### The data
::::::::::
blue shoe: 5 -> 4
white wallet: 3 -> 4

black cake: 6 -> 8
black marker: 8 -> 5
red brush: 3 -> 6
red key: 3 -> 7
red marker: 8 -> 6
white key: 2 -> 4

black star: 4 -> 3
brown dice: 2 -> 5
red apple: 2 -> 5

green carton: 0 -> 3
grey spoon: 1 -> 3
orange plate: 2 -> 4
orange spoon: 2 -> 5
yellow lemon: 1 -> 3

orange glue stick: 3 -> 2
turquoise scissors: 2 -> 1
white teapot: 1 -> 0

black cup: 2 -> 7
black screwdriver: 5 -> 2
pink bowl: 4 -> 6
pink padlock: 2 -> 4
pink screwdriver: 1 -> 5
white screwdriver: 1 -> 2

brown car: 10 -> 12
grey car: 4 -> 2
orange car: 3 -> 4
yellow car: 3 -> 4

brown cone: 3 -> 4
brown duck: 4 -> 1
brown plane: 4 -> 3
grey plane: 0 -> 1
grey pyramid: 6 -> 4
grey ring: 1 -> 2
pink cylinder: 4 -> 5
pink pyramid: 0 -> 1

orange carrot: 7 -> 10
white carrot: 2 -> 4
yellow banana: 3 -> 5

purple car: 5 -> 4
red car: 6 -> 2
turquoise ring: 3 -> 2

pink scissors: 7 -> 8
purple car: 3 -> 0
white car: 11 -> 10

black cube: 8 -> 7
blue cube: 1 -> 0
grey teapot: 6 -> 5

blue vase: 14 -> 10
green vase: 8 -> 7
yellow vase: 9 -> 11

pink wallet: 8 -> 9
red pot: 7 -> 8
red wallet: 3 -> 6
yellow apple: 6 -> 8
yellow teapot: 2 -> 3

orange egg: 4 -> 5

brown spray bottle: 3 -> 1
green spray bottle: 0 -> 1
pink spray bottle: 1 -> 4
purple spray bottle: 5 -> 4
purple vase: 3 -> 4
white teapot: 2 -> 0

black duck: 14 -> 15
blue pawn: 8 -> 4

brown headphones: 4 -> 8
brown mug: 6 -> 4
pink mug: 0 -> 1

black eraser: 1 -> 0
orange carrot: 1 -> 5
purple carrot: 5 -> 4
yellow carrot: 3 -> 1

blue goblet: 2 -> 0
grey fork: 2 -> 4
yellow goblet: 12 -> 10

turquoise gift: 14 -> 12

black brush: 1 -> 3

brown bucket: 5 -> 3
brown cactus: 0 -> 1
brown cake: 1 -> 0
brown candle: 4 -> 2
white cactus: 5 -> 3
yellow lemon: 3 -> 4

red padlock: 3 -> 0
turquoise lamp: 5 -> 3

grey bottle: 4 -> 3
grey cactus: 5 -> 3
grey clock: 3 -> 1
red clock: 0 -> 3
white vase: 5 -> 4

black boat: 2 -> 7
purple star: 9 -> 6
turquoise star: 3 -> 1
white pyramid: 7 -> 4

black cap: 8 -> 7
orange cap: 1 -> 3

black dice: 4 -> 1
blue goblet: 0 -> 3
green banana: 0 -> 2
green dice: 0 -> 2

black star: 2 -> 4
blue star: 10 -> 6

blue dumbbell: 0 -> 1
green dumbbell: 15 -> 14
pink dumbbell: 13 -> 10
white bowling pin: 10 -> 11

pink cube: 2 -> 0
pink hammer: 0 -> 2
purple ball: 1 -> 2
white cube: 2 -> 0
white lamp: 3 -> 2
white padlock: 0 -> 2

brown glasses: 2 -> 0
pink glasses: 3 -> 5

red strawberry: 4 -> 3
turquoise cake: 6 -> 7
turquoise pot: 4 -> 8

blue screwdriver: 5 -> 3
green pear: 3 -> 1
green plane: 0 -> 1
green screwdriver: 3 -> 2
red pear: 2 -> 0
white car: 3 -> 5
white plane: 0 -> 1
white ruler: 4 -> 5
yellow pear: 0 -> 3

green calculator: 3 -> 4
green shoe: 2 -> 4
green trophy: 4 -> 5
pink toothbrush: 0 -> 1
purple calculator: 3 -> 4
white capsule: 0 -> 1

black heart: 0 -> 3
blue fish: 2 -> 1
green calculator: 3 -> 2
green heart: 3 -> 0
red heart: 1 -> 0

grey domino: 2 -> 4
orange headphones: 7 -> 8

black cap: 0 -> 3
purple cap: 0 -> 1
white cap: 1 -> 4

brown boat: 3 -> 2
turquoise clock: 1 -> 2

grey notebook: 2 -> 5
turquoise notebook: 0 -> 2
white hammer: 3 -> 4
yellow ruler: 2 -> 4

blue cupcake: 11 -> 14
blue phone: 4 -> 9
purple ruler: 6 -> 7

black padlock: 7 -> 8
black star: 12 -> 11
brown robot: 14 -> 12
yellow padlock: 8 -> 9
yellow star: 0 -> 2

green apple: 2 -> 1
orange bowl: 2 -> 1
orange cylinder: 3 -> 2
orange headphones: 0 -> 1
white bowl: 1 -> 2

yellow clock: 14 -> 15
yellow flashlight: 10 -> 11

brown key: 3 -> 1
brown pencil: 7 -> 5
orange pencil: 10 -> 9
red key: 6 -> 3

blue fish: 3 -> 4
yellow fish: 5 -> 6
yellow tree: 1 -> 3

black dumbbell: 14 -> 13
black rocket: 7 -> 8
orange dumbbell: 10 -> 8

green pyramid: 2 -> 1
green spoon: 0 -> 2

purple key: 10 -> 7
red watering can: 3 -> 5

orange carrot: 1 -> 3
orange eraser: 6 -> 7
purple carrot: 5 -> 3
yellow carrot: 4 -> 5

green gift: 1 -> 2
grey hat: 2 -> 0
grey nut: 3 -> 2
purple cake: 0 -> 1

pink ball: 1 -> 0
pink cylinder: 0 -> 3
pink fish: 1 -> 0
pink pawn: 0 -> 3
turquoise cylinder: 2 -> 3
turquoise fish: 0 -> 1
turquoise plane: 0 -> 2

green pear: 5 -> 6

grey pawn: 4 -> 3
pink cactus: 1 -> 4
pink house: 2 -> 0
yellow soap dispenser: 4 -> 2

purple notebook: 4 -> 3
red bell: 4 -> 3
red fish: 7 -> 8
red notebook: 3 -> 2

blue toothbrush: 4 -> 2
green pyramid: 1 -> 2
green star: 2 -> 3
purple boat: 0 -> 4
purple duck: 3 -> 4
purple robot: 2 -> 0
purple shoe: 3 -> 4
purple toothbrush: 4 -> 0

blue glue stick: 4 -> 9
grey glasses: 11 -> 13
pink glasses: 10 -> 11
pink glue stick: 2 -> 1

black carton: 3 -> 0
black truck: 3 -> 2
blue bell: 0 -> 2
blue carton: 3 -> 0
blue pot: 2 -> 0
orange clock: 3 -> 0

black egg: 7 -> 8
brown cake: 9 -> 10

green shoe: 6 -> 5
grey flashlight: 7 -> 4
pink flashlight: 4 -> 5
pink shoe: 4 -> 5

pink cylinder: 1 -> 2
::::::::::
Everything in the material above from the line that has "turquoise gift: 14 -> 12" through the line that has "black dice: 4 -> 1" must be duplicated exactly, with no other lines given.

### Solution to this problem
turquoise gift: 14 -> 12

black brush: 1 -> 3

brown bucket: 5 -> 3
brown cactus: 0 -> 1
brown cake: 1 -> 0
brown candle: 4 -> 2
white cactus: 5 -> 3
yellow lemon: 3 -> 4

red padlock: 3 -> 0
turquoise lamp: 5 -> 3

grey bottle: 4 -> 3
grey cactus: 5 -> 3
grey clock: 3 -> 1
red clock: 0 -> 3
white vase: 5 -> 4

black boat: 2 -> 7
purple star: 9 -> 6
turquoise star: 3 -> 1
white pyramid: 7 -> 4

black cap: 8 -> 7
orange cap: 1 -> 3

black dice: 4 -> 1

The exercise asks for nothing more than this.